Give the lines below again exactly, starting with the line that holds "none -> green brick H4:I5 level 1" and going on through the line that holds "none -> tan cone C1 level 2".
START TASK DATA
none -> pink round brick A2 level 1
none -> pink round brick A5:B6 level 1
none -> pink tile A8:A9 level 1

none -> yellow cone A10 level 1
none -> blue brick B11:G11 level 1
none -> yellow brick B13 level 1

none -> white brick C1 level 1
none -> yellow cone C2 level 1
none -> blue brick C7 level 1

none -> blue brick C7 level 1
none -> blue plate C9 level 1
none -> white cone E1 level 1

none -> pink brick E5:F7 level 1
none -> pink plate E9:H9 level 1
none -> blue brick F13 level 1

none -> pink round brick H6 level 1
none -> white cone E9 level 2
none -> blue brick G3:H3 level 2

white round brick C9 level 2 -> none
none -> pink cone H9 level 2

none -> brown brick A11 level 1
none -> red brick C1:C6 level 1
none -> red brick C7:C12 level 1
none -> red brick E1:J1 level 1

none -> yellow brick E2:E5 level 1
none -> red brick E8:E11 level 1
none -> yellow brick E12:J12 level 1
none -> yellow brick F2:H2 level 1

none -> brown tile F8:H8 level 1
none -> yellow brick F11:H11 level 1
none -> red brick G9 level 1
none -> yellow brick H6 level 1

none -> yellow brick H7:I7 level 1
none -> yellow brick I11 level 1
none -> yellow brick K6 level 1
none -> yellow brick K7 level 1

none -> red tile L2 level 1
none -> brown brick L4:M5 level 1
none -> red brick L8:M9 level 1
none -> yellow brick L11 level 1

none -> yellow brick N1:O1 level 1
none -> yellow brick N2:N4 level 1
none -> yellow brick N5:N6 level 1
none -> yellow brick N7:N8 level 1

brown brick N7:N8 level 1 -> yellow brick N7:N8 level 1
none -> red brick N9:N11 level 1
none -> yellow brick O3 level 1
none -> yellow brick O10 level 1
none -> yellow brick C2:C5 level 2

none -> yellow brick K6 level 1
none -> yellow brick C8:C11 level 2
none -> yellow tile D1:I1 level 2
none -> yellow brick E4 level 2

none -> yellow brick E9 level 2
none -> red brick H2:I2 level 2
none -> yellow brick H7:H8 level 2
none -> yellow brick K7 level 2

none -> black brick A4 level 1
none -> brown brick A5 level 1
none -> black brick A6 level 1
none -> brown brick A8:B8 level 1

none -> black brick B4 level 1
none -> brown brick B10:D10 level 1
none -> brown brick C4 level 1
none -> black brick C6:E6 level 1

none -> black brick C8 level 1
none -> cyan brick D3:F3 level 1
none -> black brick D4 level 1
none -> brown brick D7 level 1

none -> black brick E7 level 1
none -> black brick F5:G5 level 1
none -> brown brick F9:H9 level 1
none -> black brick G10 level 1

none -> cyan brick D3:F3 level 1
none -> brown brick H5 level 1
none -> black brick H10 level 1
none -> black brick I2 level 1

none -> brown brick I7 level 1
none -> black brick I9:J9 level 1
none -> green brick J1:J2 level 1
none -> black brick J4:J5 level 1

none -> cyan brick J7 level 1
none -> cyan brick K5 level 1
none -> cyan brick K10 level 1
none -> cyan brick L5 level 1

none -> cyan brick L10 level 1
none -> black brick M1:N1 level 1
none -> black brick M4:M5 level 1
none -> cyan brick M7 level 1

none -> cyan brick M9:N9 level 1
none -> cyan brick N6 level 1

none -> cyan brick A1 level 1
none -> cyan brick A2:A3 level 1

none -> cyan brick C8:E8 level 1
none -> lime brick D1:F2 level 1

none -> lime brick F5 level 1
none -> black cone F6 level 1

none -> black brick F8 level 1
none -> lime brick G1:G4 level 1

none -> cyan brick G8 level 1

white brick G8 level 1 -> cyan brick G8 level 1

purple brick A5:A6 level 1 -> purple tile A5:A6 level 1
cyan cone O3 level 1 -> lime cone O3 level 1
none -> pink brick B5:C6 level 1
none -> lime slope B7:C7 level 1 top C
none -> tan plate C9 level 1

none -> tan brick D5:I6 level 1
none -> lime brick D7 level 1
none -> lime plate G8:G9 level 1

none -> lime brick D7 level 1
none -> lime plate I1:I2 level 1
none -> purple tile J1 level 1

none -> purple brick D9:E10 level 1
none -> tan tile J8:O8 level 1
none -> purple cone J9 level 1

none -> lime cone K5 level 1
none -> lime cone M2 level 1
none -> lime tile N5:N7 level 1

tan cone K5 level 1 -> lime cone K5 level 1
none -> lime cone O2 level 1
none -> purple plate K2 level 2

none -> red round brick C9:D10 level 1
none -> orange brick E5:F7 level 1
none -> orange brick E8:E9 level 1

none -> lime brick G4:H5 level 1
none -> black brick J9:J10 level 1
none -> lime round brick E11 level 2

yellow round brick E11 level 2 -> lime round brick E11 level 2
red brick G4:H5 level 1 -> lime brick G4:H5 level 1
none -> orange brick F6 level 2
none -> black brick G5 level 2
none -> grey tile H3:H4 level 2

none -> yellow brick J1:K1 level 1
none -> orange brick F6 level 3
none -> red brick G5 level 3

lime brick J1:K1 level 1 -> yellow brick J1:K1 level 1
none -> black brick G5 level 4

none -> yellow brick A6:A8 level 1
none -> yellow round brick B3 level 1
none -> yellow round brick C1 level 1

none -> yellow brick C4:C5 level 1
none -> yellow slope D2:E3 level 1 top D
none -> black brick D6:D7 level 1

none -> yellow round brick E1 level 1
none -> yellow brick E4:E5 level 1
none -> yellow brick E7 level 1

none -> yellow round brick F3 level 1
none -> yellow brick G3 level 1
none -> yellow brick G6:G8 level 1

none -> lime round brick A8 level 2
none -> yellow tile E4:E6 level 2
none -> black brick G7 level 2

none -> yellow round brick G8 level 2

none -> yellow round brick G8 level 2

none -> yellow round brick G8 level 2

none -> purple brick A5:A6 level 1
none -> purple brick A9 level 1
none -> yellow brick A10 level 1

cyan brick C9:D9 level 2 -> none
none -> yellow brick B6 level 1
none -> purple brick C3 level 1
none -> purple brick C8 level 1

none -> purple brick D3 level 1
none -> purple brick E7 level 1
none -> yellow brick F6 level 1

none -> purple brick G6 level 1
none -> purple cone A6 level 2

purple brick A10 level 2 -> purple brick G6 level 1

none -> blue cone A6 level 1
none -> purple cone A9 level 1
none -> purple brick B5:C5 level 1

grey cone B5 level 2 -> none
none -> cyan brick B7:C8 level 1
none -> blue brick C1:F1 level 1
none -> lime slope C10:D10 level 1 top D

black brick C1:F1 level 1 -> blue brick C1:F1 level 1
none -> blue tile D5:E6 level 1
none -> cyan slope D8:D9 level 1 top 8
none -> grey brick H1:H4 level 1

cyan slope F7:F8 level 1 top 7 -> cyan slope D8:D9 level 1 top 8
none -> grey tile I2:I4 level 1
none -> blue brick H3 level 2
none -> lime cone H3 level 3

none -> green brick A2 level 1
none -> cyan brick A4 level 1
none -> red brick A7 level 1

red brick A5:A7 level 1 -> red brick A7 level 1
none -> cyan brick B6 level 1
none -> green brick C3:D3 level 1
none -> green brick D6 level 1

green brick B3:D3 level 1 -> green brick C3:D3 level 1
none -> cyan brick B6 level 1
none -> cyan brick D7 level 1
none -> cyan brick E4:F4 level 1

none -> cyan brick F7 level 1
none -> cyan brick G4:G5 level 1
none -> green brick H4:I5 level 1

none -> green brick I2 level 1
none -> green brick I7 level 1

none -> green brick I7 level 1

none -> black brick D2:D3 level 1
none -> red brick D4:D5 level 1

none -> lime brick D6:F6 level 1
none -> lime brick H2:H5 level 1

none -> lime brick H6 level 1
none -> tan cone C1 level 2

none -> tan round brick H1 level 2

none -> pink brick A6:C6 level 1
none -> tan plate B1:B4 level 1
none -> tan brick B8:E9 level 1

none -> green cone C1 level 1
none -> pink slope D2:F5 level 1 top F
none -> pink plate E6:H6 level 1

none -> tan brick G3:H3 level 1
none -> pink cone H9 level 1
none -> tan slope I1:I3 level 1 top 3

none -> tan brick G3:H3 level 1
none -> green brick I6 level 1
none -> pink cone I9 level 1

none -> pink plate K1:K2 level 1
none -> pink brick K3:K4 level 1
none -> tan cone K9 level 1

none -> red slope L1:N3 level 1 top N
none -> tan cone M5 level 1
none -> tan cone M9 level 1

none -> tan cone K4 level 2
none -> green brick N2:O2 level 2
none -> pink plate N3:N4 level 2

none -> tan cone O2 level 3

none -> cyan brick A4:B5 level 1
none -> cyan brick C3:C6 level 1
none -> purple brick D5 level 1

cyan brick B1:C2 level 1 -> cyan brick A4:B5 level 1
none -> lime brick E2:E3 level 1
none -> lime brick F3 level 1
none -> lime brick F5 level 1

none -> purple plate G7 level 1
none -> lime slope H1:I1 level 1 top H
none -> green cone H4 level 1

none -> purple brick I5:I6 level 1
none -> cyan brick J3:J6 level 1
END TASK DATA
# ANSWER FOR THIS EXERCISE
none -> green brick H4:I5 level 1

none -> green brick I2 level 1
none -> green brick I7 level 1

none -> green brick I7 level 1

none -> black brick D2:D3 level 1
none -> red brick D4:D5 level 1

none -> lime brick D6:F6 level 1
none -> lime brick H2:H5 level 1

none -> lime brick H6 level 1
none -> tan cone C1 level 2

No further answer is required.